▶ [YOUR INSTRUCTIONS] Your output should be exactly the lines from the one containing "C1: 330uF (plus" through the final line of the records, both included, with every picture left out.

───── DATASET CONTENT ─────

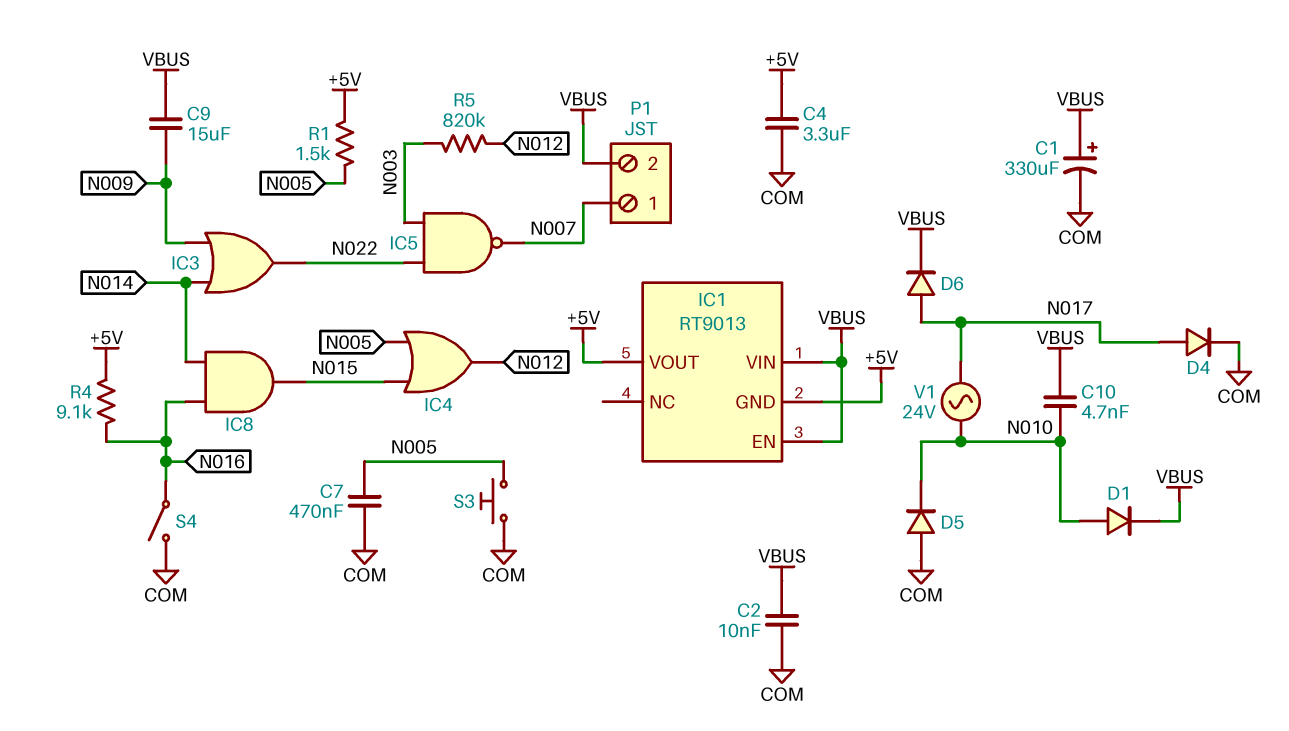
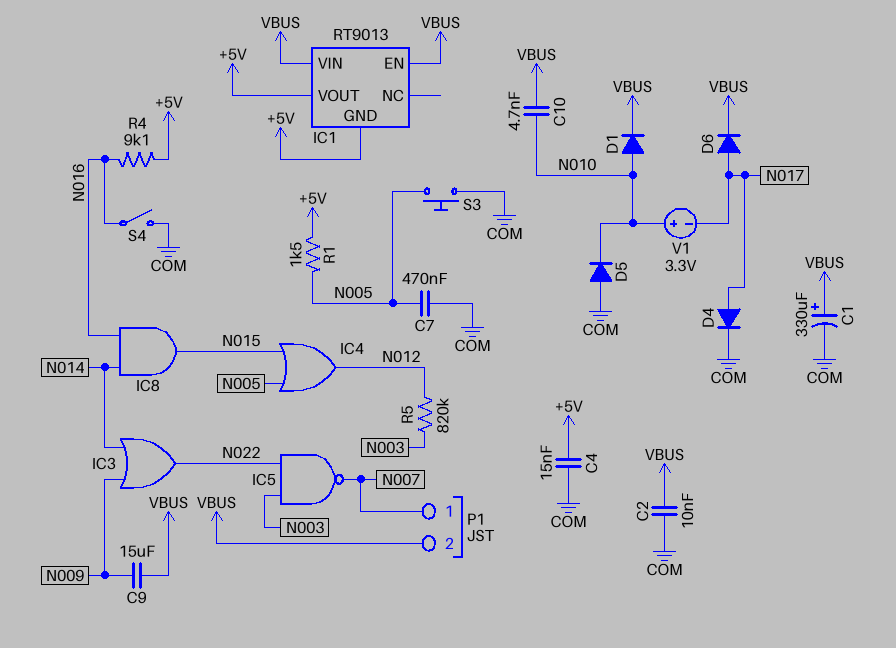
C4: 3.3uF (+5V, COM) -> 15nF (+5V, COM)
V1: AC 24V (N010, N017) -> 3.3V (plus N010, minus N017)

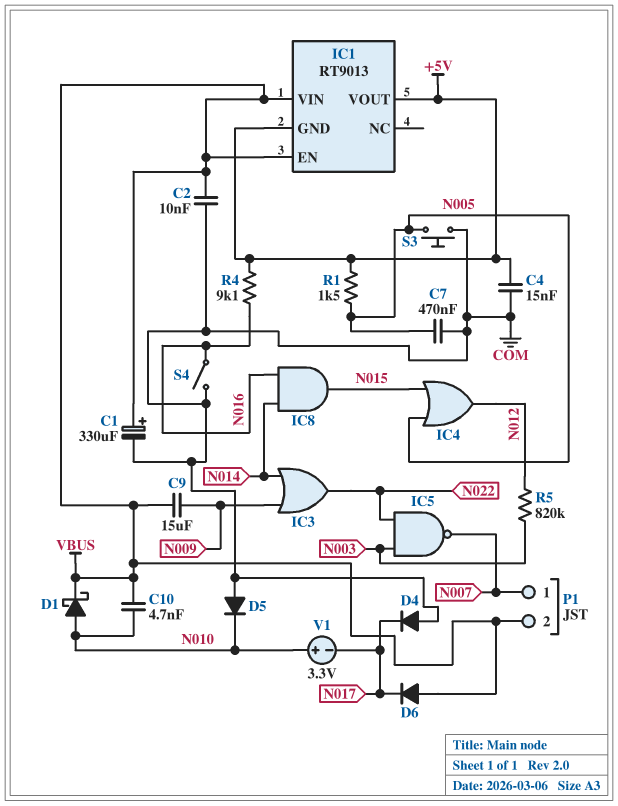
D1: diode (A N010, K VBUS) -> schottky (A N010, K VBUS)
D4: diode (A N017, K COM) -> diode (A COM, K N017)
D6: diode (A N017, K VBUS) -> diode (A VBUS, K N017)

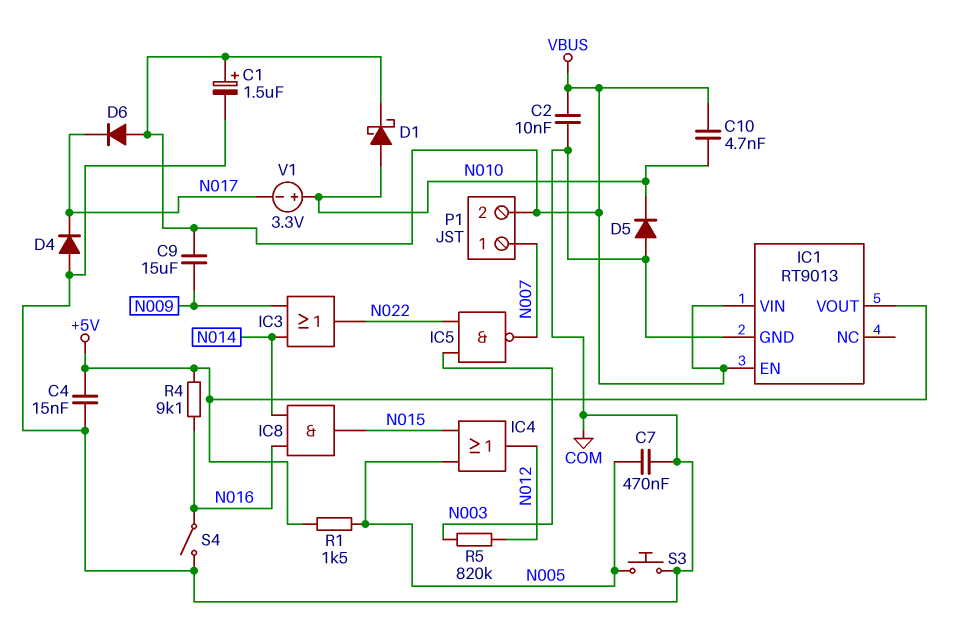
C1: 330uF (plus VBUS, minus COM) -> 1.5uF (plus VBUS, minus COM)
IC1 pin GND: +5V -> COM

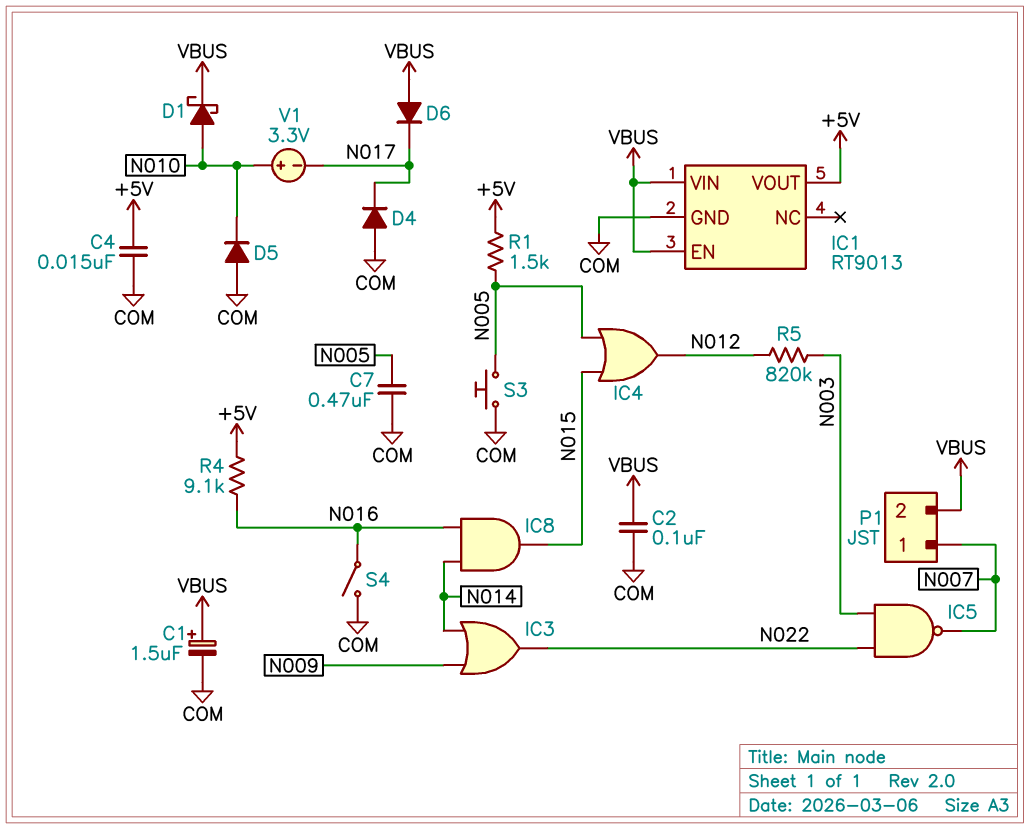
C2: 10nF (COM, VBUS) -> 100nF (COM, VBUS)
C9: 15uF (N009, VBUS) -> none
C10: 4.7nF (N010, VBUS) -> none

─────

▶ [WRITTEN RESPONSE]
C1: 330uF (plus VBUS, minus COM) -> 1.5uF (plus VBUS, minus COM)
IC1 pin GND: +5V -> COM

C2: 10nF (COM, VBUS) -> 100nF (COM, VBUS)
C9: 15uF (N009, VBUS) -> none
C10: 4.7nF (N010, VBUS) -> none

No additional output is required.